▶ _What you will do_
In the entries below, find the line with "relocated,love heart/black,(237 46" and the line with "appeared,,,card wallet/bright yellow,(309". Reproduce those two lines and every line between them exactly, and nothing more.

START Dataset entries

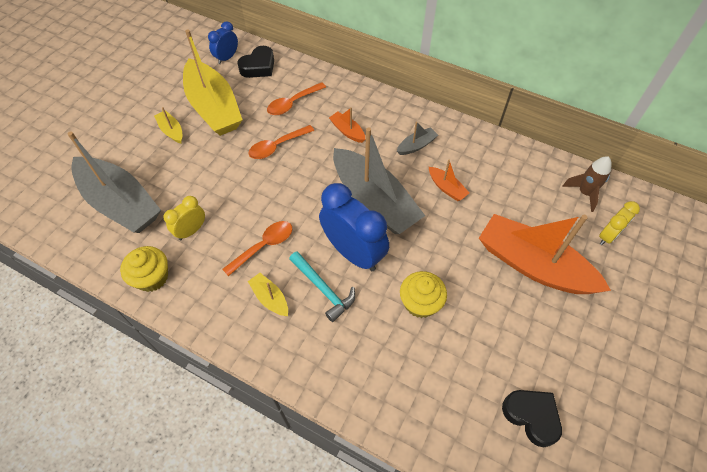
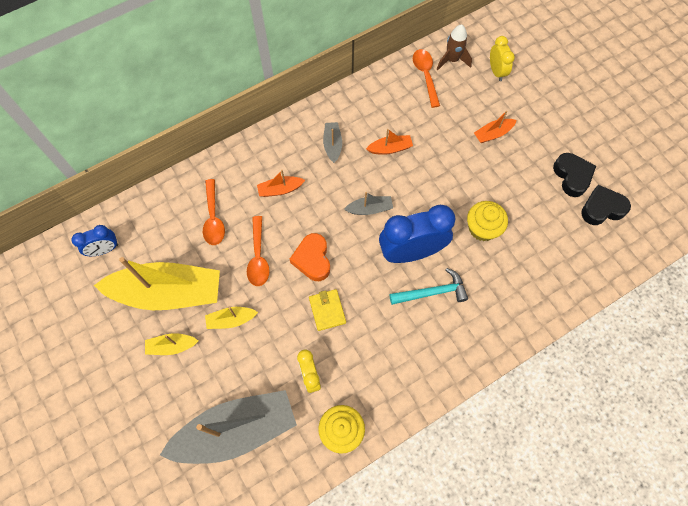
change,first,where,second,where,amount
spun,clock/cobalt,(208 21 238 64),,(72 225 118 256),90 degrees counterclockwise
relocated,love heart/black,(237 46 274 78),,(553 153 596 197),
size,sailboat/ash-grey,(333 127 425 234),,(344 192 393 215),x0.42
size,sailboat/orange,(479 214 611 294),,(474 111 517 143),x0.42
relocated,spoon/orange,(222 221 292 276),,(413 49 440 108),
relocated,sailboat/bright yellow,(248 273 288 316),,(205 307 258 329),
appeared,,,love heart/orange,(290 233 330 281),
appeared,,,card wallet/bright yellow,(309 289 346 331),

END Dataset entries
START Dataset entries

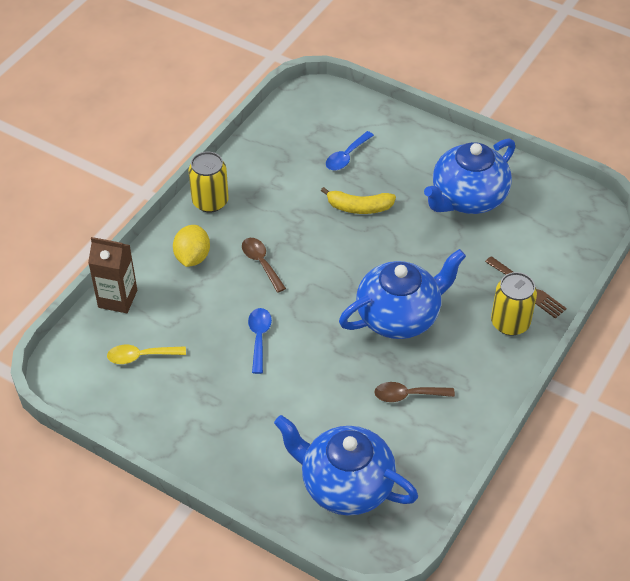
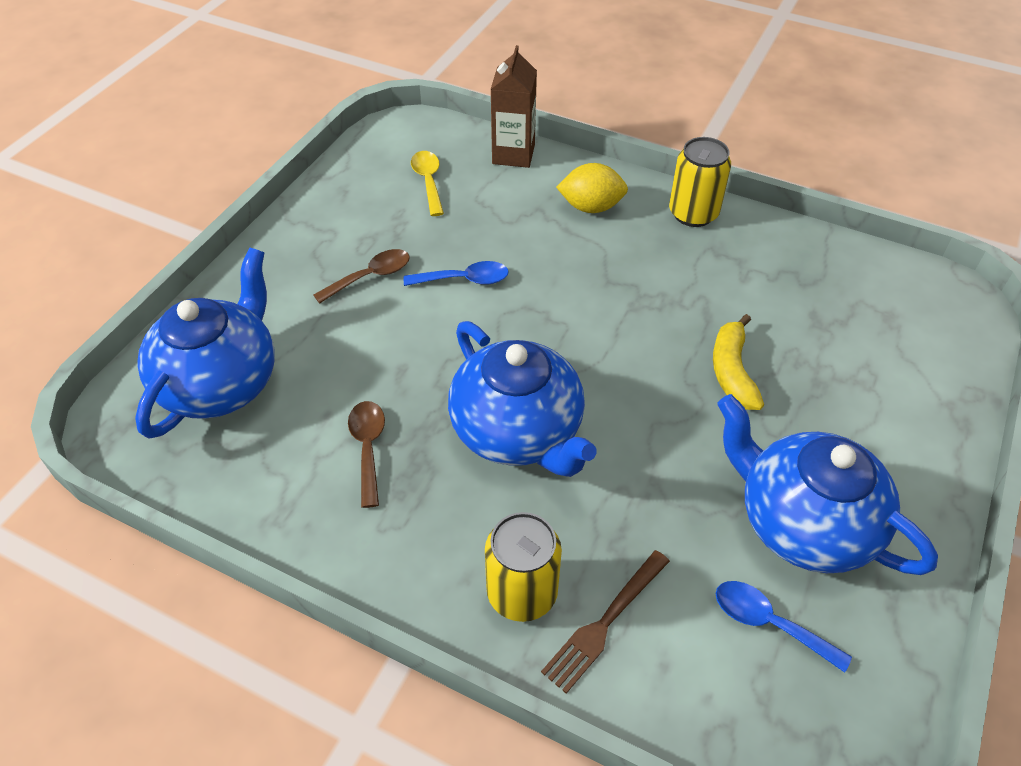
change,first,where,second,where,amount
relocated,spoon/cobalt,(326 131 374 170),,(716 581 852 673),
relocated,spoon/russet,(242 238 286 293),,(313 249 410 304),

END Dataset entries

▶ _Completed task_
relocated,love heart/black,(237 46 274 78),,(553 153 596 197),
size,sailboat/ash-grey,(333 127 425 234),,(344 192 393 215),x0.42
size,sailboat/orange,(479 214 611 294),,(474 111 517 143),x0.42
relocated,spoon/orange,(222 221 292 276),,(413 49 440 108),
relocated,sailboat/bright yellow,(248 273 288 316),,(205 307 258 329),
appeared,,,love heart/orange,(290 233 330 281),
appeared,,,card wallet/bright yellow,(309 289 346 331),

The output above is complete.